- **Records for the task**
——————————

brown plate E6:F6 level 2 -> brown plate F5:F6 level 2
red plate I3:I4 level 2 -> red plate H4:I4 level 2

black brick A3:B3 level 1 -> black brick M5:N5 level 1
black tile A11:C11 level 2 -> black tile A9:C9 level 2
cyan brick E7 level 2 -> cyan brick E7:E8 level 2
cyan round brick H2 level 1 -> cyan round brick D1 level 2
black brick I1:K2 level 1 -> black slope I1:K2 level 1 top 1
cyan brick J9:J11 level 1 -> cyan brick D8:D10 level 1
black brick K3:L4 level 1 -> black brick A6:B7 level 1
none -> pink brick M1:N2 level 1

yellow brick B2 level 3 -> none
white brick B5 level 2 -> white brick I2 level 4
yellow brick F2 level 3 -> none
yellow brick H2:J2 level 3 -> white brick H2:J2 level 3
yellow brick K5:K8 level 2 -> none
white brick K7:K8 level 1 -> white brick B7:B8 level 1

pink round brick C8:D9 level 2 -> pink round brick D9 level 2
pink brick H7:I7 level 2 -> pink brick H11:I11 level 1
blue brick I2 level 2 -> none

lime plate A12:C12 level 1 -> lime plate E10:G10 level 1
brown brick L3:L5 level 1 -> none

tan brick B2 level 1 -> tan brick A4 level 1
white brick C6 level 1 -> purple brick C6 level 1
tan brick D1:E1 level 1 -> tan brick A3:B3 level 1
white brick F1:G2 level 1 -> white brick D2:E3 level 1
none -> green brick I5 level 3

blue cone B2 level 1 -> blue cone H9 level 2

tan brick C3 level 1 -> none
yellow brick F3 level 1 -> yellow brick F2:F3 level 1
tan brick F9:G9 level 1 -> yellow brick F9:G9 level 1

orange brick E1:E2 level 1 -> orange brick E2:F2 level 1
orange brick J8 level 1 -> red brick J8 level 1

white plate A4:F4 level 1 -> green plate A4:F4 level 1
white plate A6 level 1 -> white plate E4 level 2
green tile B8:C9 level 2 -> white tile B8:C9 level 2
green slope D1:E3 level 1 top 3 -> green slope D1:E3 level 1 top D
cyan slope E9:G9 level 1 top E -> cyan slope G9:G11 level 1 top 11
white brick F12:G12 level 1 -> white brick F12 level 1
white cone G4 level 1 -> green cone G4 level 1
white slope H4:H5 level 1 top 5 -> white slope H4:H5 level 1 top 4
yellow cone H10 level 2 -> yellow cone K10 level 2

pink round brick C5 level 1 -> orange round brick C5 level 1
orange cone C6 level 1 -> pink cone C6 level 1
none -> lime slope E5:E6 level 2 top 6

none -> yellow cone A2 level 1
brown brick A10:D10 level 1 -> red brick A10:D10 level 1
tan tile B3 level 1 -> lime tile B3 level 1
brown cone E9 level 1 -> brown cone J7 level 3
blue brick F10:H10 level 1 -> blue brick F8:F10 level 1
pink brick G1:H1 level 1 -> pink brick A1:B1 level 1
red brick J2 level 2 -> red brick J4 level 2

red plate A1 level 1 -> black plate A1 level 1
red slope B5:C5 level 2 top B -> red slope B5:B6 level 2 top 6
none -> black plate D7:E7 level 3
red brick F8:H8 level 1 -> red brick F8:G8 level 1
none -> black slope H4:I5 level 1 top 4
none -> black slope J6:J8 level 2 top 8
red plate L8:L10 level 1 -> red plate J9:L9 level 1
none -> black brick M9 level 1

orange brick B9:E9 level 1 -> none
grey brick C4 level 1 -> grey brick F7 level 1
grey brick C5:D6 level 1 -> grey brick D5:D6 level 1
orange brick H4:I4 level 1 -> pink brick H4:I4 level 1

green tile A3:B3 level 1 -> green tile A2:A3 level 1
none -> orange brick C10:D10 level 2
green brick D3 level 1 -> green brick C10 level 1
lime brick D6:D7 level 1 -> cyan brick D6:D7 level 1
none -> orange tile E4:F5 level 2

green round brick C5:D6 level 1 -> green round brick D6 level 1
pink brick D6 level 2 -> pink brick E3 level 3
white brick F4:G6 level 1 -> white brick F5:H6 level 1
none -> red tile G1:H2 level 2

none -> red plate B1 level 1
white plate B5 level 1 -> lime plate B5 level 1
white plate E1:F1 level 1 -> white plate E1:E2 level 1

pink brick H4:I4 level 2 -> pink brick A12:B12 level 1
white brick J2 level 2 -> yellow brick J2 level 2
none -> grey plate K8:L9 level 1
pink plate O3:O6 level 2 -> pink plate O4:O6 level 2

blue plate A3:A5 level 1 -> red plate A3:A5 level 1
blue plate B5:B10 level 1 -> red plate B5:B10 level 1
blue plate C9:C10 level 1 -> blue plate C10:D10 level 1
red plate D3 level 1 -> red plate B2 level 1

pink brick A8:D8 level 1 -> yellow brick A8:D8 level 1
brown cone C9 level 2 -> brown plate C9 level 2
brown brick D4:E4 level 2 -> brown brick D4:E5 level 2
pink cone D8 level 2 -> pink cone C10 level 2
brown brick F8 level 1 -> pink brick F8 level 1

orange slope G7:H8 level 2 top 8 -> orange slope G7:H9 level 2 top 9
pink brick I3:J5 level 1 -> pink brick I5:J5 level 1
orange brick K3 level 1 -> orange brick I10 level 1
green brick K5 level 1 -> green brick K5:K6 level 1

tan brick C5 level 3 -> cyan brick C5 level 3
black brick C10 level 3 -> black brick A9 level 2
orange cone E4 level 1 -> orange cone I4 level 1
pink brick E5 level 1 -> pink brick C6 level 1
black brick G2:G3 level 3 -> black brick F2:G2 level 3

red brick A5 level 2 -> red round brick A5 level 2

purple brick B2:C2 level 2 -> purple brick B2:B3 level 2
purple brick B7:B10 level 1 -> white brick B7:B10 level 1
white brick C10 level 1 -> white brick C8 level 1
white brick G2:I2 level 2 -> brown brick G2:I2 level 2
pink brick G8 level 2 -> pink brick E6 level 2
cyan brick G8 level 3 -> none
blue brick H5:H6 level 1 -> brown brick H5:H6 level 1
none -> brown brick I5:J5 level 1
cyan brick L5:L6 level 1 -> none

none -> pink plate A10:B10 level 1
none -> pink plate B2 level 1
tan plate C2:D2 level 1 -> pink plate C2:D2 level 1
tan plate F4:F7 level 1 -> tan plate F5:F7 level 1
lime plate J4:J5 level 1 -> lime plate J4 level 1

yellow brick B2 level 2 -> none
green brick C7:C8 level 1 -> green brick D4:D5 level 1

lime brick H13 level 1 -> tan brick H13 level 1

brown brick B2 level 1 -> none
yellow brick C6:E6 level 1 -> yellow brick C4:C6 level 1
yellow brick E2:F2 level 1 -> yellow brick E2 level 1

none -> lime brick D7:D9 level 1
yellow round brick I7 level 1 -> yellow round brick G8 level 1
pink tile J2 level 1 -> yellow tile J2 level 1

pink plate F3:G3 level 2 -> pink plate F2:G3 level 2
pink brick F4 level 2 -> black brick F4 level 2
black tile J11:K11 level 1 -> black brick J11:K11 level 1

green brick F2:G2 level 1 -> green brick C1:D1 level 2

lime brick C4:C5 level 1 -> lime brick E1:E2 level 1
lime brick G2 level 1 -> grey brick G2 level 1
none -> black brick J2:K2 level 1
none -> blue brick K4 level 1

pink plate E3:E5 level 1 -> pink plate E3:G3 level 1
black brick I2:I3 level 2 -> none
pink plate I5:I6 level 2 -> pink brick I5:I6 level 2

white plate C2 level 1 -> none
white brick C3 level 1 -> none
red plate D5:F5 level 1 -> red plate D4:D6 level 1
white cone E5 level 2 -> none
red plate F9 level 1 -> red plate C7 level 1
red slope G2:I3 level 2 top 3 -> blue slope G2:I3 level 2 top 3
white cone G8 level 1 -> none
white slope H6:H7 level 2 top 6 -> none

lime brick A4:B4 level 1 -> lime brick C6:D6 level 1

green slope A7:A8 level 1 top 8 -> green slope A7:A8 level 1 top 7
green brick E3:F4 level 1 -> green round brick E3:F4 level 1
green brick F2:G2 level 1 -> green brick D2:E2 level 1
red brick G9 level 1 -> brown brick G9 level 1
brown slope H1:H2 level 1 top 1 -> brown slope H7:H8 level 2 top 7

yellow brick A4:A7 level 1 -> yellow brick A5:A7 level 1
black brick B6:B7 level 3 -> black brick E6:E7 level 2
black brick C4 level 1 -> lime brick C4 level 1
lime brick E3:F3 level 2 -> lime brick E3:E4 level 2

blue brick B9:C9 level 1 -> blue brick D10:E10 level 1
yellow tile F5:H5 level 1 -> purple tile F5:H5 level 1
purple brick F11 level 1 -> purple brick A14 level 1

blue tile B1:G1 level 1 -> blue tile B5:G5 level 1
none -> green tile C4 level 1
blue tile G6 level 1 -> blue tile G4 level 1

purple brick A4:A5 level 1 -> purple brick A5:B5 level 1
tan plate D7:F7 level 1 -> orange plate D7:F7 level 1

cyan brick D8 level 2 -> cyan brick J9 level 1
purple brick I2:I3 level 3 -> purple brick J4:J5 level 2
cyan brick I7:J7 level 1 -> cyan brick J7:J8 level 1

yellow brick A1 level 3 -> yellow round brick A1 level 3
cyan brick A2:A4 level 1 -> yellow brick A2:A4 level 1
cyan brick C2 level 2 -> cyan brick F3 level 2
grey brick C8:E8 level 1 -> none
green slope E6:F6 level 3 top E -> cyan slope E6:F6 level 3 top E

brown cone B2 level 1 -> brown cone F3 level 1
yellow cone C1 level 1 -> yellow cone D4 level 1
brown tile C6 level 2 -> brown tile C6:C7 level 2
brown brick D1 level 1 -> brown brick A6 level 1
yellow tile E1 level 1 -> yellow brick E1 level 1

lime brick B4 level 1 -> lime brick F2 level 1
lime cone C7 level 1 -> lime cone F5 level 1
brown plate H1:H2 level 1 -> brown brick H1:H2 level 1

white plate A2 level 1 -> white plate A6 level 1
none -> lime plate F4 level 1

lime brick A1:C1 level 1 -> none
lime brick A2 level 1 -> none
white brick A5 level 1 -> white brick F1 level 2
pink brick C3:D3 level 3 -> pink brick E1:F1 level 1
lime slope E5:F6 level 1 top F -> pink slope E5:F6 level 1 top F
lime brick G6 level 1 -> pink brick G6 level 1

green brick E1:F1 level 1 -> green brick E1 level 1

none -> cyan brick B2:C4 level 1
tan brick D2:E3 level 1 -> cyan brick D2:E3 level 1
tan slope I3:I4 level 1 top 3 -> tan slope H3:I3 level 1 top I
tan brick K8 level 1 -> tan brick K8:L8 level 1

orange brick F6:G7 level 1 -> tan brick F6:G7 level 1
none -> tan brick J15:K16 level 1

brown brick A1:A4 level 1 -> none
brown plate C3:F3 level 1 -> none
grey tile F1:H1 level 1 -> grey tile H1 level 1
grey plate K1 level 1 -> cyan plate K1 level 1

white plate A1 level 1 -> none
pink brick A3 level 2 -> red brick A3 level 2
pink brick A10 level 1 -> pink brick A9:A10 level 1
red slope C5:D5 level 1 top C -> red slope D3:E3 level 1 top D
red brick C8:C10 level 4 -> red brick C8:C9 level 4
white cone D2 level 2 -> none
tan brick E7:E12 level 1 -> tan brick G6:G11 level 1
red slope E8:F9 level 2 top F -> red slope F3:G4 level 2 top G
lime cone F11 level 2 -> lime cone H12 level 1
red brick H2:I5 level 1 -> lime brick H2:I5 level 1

——————————

- **What you are asked to do**
Please give an exact copy of the lines above, beginning with the line containing "brown slope H1:H2" and running through the line containing "purple brick A4:A5", and of no other lines.

- **Finished exercise**
brown slope H1:H2 level 1 top 1 -> brown slope H7:H8 level 2 top 7

yellow brick A4:A7 level 1 -> yellow brick A5:A7 level 1
black brick B6:B7 level 3 -> black brick E6:E7 level 2
black brick C4 level 1 -> lime brick C4 level 1
lime brick E3:F3 level 2 -> lime brick E3:E4 level 2

blue brick B9:C9 level 1 -> blue brick D10:E10 level 1
yellow tile F5:H5 level 1 -> purple tile F5:H5 level 1
purple brick F11 level 1 -> purple brick A14 level 1

blue tile B1:G1 level 1 -> blue tile B5:G5 level 1
none -> green tile C4 level 1
blue tile G6 level 1 -> blue tile G4 level 1

purple brick A4:A5 level 1 -> purple brick A5:B5 level 1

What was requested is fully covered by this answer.